### Exercise requirements
There is one span to output from the data below: the lines starting at the line with "Q2: NMOS (G" and ending at the line with "SW1: button (3V3, GND)". Output it exactly, ends included, nothing more.

### Records supplied
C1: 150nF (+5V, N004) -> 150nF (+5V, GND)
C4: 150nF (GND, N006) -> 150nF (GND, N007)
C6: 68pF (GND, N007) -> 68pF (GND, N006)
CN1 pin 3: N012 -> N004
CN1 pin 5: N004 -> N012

---

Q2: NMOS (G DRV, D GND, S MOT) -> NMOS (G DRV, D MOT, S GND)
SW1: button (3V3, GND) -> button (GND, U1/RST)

==

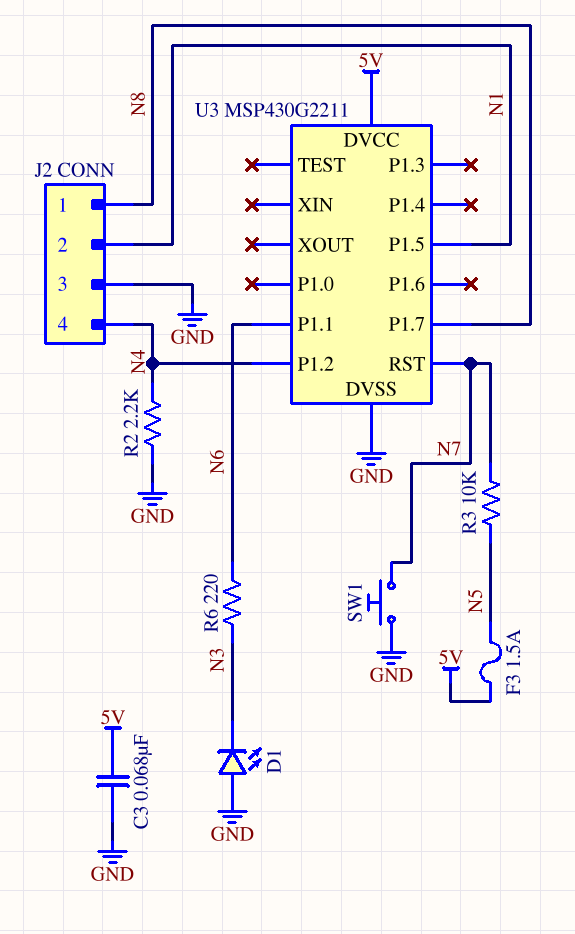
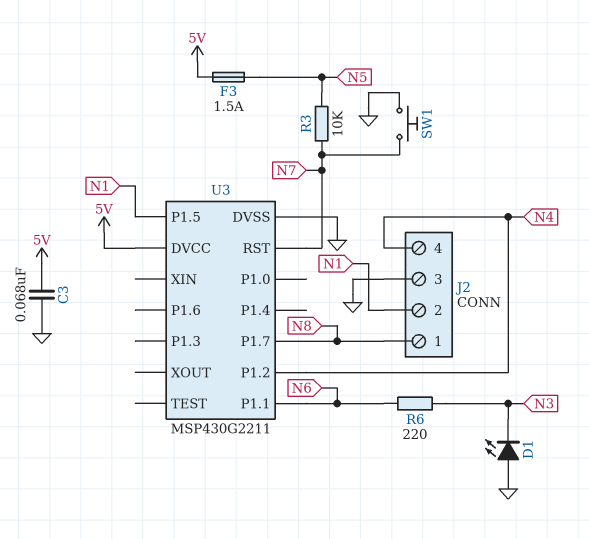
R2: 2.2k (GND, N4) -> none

### Written solution
Q2: NMOS (G DRV, D GND, S MOT) -> NMOS (G DRV, D MOT, S GND)
SW1: button (3V3, GND) -> button (GND, U1/RST)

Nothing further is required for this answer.